--- Given data Enclosed Below ---

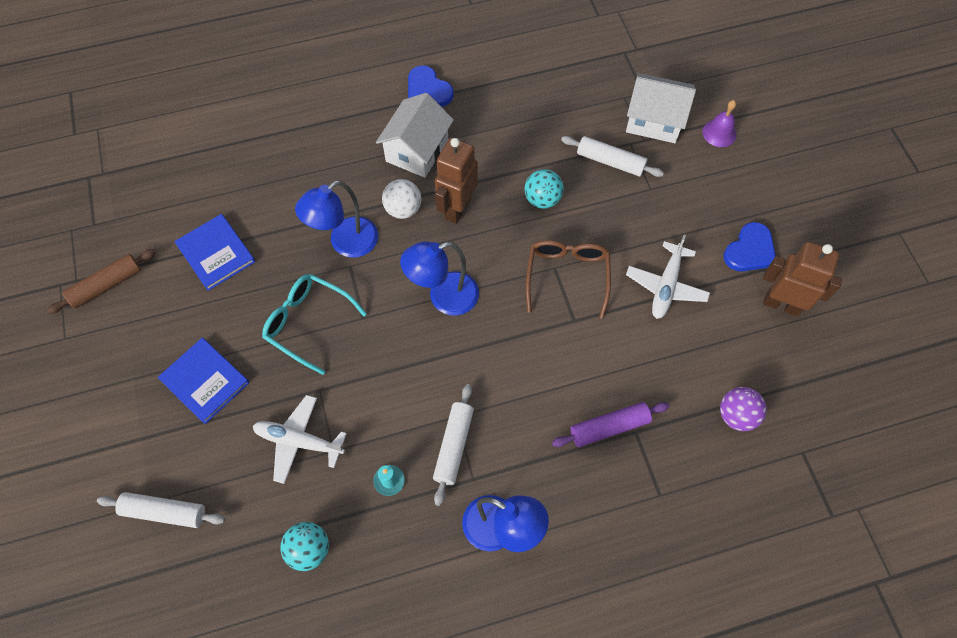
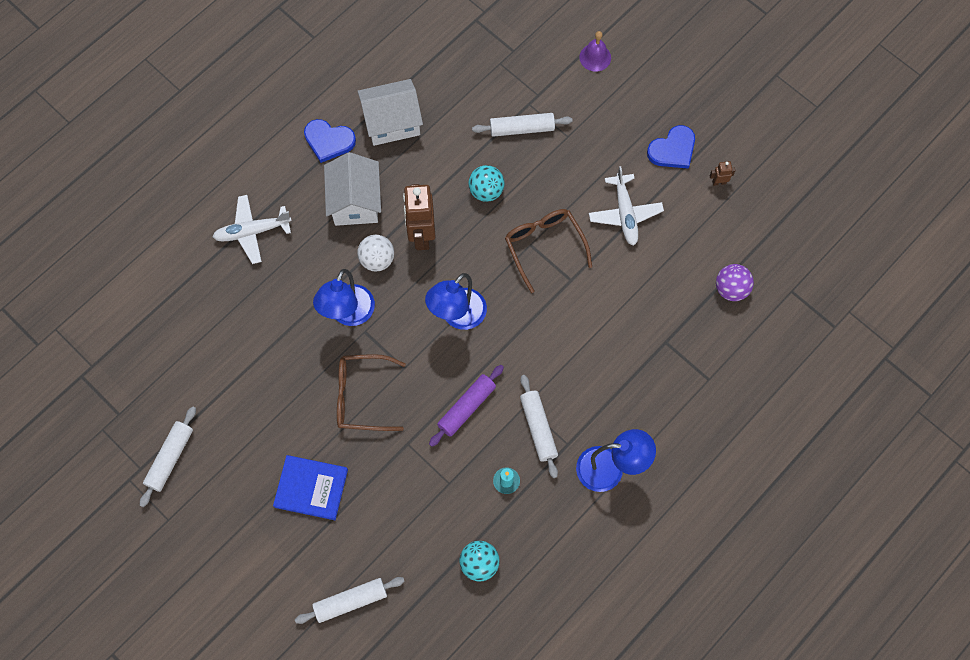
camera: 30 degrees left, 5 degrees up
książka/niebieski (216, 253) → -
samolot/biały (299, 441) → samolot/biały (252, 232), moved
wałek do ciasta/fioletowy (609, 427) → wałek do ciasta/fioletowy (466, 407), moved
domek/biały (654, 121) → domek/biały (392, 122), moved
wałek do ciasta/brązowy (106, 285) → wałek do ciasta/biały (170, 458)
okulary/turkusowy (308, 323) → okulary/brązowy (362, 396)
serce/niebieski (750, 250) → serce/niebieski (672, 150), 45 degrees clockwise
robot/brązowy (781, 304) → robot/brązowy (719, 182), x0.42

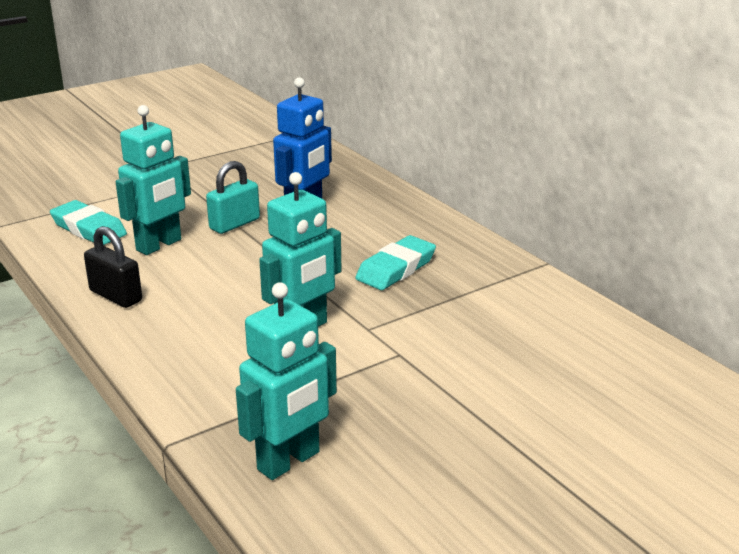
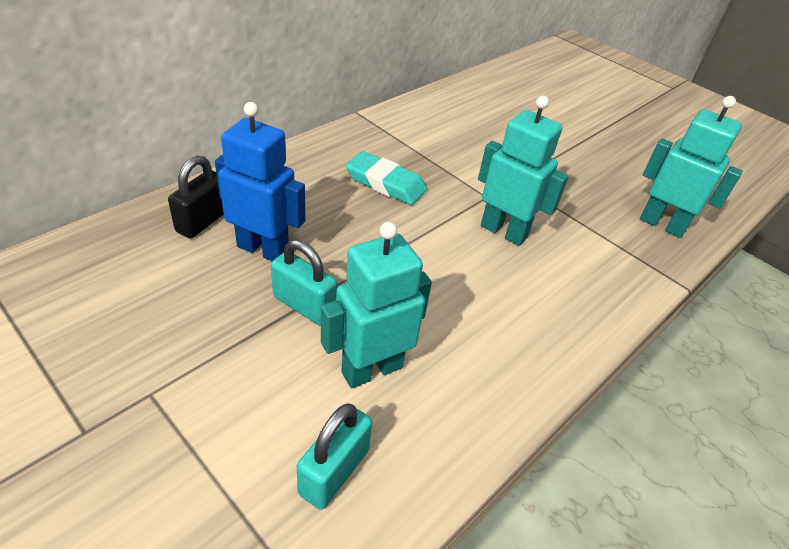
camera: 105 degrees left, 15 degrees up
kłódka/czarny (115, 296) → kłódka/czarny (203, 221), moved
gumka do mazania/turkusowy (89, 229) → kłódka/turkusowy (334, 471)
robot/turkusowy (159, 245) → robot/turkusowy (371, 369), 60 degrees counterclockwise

--- End of Enclosed Given data ---

§ **What to do**: Begin the copy at the line containing "okulary/turkusowy (308, 323)" and end it at the last line of the records; transcribe exactly and exclude pictures.

§ **Task answer**:
okulary/turkusowy (308, 323) → okulary/brązowy (362, 396)
serce/niebieski (750, 250) → serce/niebieski (672, 150), 45 degrees clockwise
robot/brązowy (781, 304) → robot/brązowy (719, 182), x0.42

camera: 105 degrees left, 15 degrees up
kłódka/czarny (115, 296) → kłódka/czarny (203, 221), moved
gumka do mazania/turkusowy (89, 229) → kłódka/turkusowy (334, 471)
robot/turkusowy (159, 245) → robot/turkusowy (371, 369), 60 degrees counterclockwise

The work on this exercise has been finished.